# WHAT IS REQUIRED
Because the entries hold pictures, reproduce only their words, exactly as written.

# Entries taken from a collection
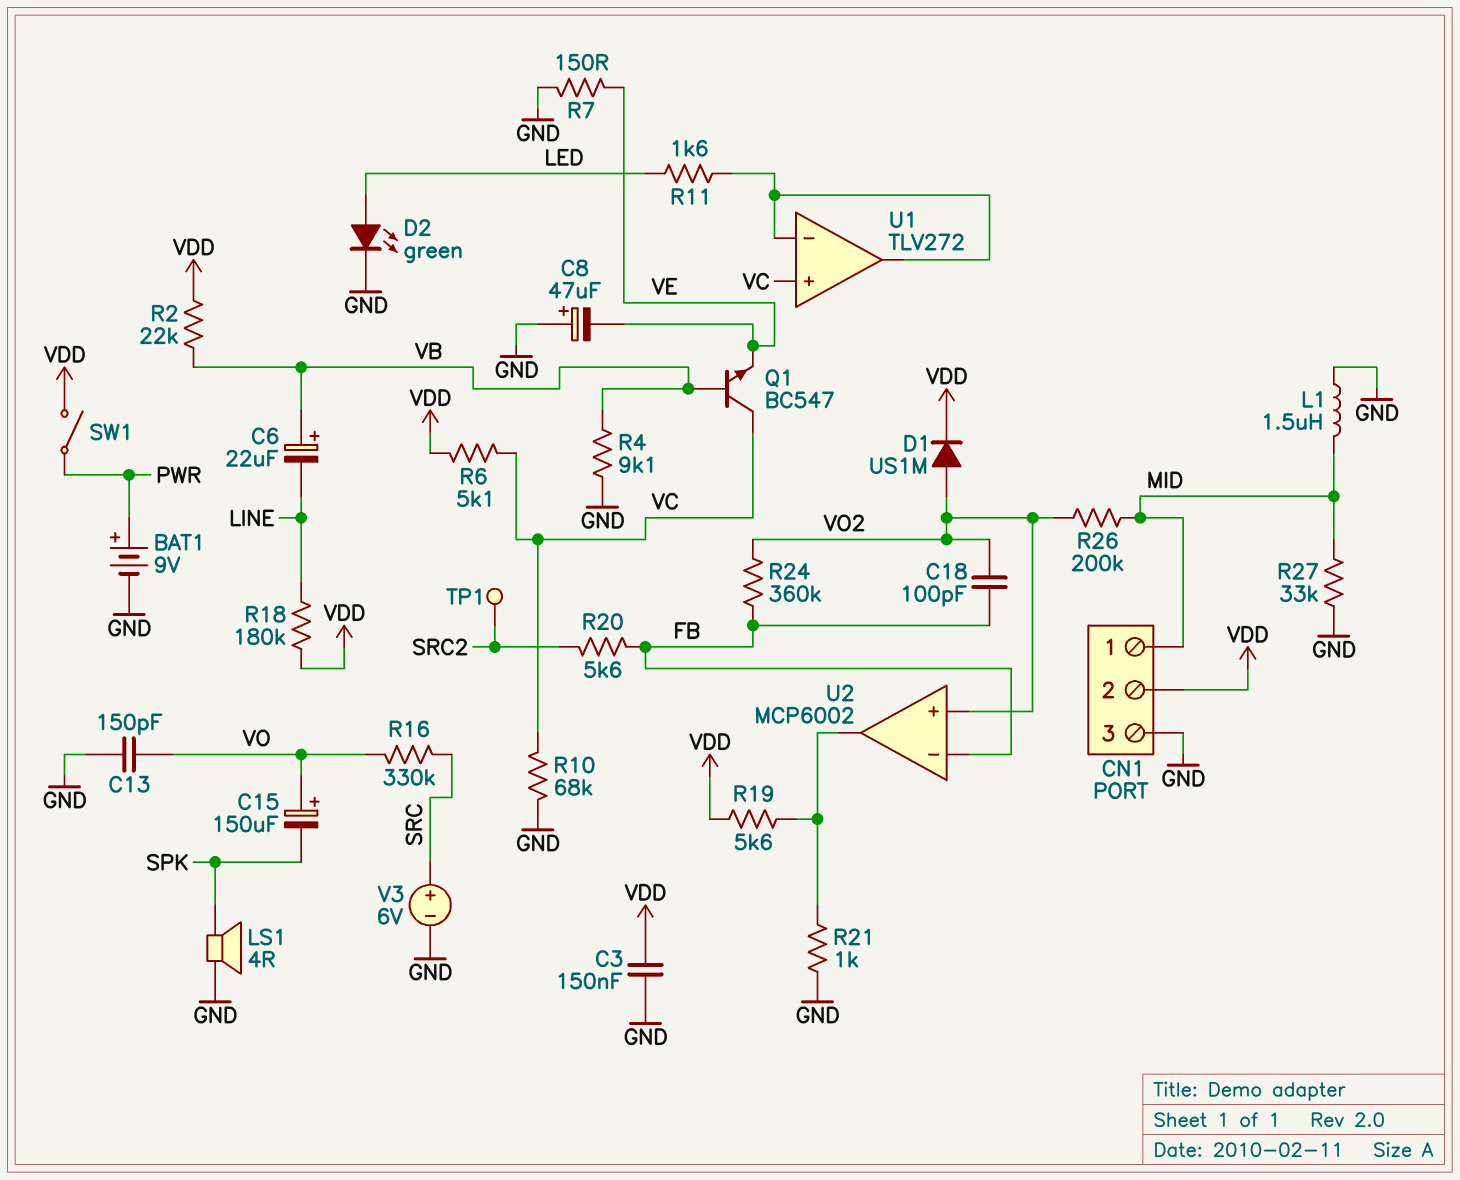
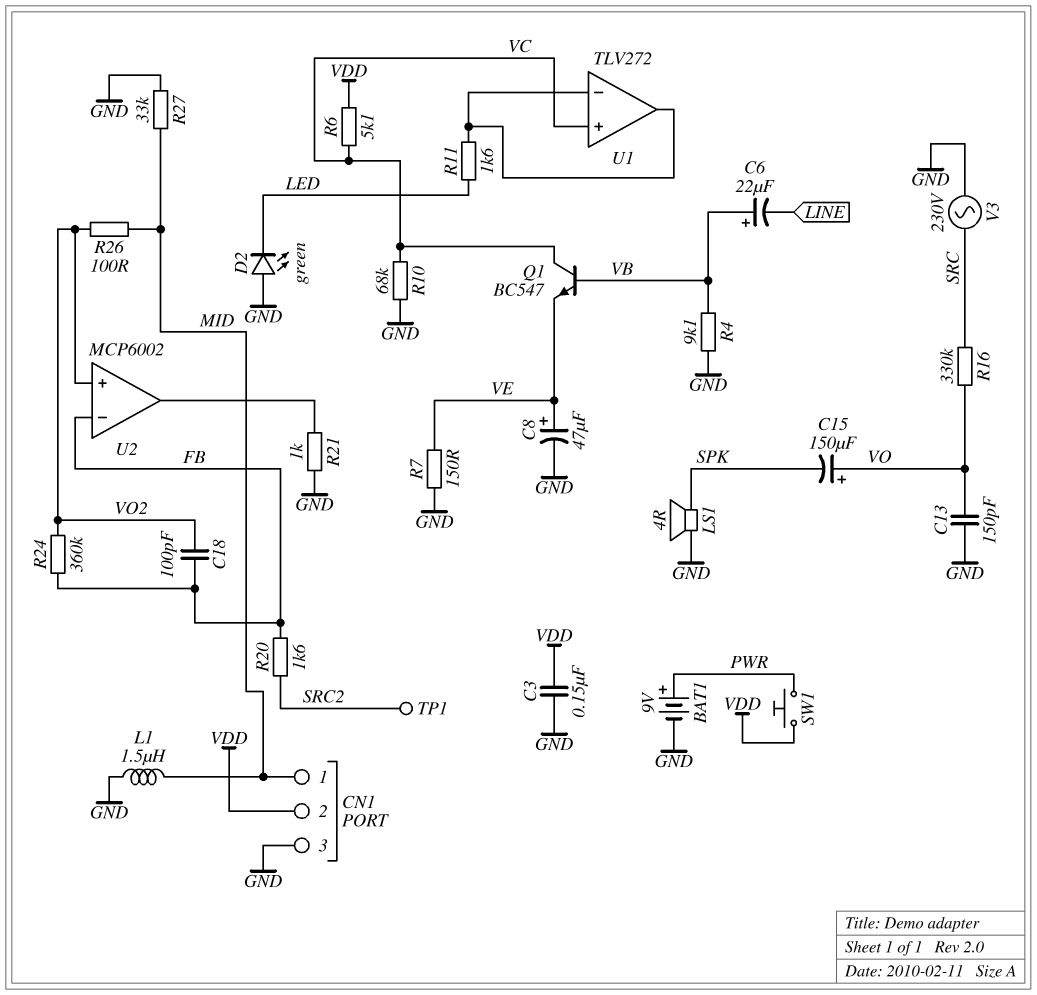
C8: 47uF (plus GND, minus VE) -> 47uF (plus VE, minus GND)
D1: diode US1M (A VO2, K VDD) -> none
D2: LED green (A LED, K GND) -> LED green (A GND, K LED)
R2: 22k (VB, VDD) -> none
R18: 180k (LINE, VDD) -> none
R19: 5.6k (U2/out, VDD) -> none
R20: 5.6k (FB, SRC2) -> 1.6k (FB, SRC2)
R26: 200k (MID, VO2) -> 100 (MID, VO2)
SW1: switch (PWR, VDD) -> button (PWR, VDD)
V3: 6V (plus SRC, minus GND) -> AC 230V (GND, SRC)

# ANSWER FOR THE TASK
C8: 47uF (plus GND, minus VE) -> 47uF (plus VE, minus GND)
D1: diode US1M (A VO2, K VDD) -> none
D2: LED green (A LED, K GND) -> LED green (A GND, K LED)
R2: 22k (VB, VDD) -> none
R18: 180k (LINE, VDD) -> none
R19: 5.6k (U2/out, VDD) -> none
R20: 5.6k (FB, SRC2) -> 1.6k (FB, SRC2)
R26: 200k (MID, VO2) -> 100 (MID, VO2)
SW1: switch (PWR, VDD) -> button (PWR, VDD)
V3: 6V (plus SRC, minus GND) -> AC 230V (GND, SRC)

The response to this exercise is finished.